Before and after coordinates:
__________

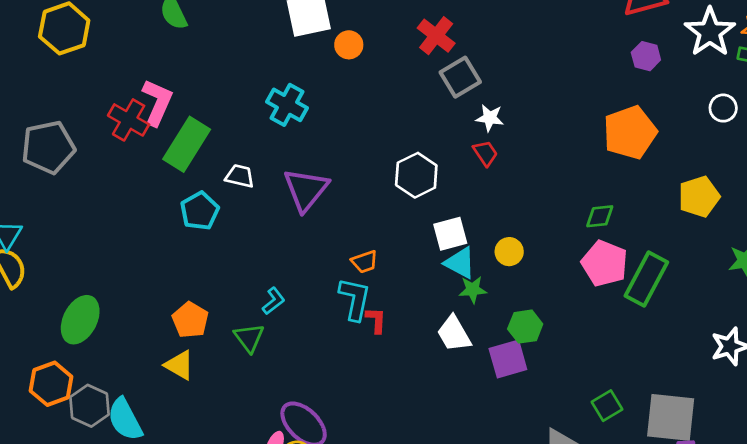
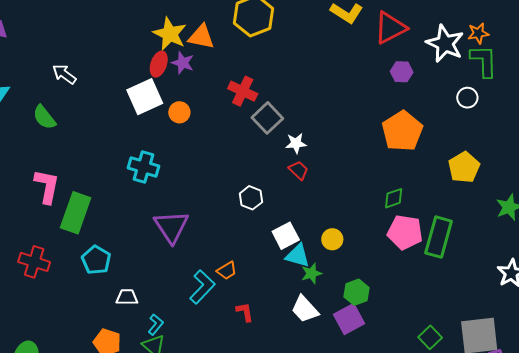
red cross: (129, 120) -> (34, 262), moved
white hexagon: (416, 175) -> (251, 198), size x0.7
white trapezoid: (240, 176) -> (127, 297), moved
cyan L-shape: (355, 299) -> (202, 287), moved, turned 44
cyan L-shape: (274, 301) -> (156, 325), moved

__________

Could you print all of the entries exactly, skipping the images?

red cross: (129, 120) -> (34, 262), moved
white hexagon: (416, 175) -> (251, 198), size x0.7
white trapezoid: (240, 176) -> (127, 297), moved
cyan L-shape: (355, 299) -> (202, 287), moved, turned 44
cyan L-shape: (274, 301) -> (156, 325), moved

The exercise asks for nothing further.